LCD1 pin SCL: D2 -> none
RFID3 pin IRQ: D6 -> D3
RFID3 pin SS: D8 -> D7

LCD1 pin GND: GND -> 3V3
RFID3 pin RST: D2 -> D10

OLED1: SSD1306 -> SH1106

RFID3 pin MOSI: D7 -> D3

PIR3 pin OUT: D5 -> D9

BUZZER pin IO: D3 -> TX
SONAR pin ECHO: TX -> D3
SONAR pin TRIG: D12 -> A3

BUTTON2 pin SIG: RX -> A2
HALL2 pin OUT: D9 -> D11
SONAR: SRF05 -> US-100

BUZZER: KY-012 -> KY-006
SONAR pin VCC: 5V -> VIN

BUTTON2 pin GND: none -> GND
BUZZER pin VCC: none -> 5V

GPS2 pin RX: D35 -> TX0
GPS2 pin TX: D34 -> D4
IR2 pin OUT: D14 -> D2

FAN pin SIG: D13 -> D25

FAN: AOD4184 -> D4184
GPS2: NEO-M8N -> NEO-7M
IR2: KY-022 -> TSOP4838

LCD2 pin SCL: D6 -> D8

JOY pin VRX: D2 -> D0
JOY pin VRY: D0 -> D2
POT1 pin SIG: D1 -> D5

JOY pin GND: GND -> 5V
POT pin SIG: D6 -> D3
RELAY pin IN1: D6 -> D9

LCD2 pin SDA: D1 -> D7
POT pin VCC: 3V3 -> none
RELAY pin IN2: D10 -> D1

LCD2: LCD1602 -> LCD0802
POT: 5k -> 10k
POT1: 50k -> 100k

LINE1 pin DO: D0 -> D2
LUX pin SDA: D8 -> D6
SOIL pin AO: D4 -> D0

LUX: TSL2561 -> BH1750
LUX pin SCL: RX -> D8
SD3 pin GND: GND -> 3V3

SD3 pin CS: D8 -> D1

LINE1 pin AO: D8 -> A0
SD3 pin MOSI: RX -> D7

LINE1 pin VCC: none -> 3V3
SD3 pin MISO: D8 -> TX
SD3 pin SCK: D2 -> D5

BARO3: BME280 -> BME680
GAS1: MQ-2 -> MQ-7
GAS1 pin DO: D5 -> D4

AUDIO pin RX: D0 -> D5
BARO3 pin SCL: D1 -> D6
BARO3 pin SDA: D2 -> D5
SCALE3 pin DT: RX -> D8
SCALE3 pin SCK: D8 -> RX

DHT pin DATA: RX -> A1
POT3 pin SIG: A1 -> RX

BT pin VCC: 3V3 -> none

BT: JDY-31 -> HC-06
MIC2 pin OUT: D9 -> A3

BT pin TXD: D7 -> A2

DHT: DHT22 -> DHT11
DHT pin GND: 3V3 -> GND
• • • • •
**Requirement**: Set down the entire material again, exactly as it stands.

**Reply**:
LCD1 pin SCL: D2 -> none
RFID3 pin IRQ: D6 -> D3
RFID3 pin SS: D8 -> D7

LCD1 pin GND: GND -> 3V3
RFID3 pin RST: D2 -> D10

OLED1: SSD1306 -> SH1106

RFID3 pin MOSI: D7 -> D3

PIR3 pin OUT: D5 -> D9

BUZZER pin IO: D3 -> TX
SONAR pin ECHO: TX -> D3
SONAR pin TRIG: D12 -> A3

BUTTON2 pin SIG: RX -> A2
HALL2 pin OUT: D9 -> D11
SONAR: SRF05 -> US-100

BUZZER: KY-012 -> KY-006
SONAR pin VCC: 5V -> VIN

BUTTON2 pin GND: none -> GND
BUZZER pin VCC: none -> 5V

GPS2 pin RX: D35 -> TX0
GPS2 pin TX: D34 -> D4
IR2 pin OUT: D14 -> D2

FAN pin SIG: D13 -> D25

FAN: AOD4184 -> D4184
GPS2: NEO-M8N -> NEO-7M
IR2: KY-022 -> TSOP4838

LCD2 pin SCL: D6 -> D8

JOY pin VRX: D2 -> D0
JOY pin VRY: D0 -> D2
POT1 pin SIG: D1 -> D5

JOY pin GND: GND -> 5V
POT pin SIG: D6 -> D3
RELAY pin IN1: D6 -> D9

LCD2 pin SDA: D1 -> D7
POT pin VCC: 3V3 -> none
RELAY pin IN2: D10 -> D1

LCD2: LCD1602 -> LCD0802
POT: 5k -> 10k
POT1: 50k -> 100k

LINE1 pin DO: D0 -> D2
LUX pin SDA: D8 -> D6
SOIL pin AO: D4 -> D0

LUX: TSL2561 -> BH1750
LUX pin SCL: RX -> D8
SD3 pin GND: GND -> 3V3

SD3 pin CS: D8 -> D1

LINE1 pin AO: D8 -> A0
SD3 pin MOSI: RX -> D7

LINE1 pin VCC: none -> 3V3
SD3 pin MISO: D8 -> TX
SD3 pin SCK: D2 -> D5

BARO3: BME280 -> BME680
GAS1: MQ-2 -> MQ-7
GAS1 pin DO: D5 -> D4

AUDIO pin RX: D0 -> D5
BARO3 pin SCL: D1 -> D6
BARO3 pin SDA: D2 -> D5
SCALE3 pin DT: RX -> D8
SCALE3 pin SCK: D8 -> RX

DHT pin DATA: RX -> A1
POT3 pin SIG: A1 -> RX

BT pin VCC: 3V3 -> none

BT: JDY-31 -> HC-06
MIC2 pin OUT: D9 -> A3

BT pin TXD: D7 -> A2

DHT: DHT22 -> DHT11
DHT pin GND: 3V3 -> GND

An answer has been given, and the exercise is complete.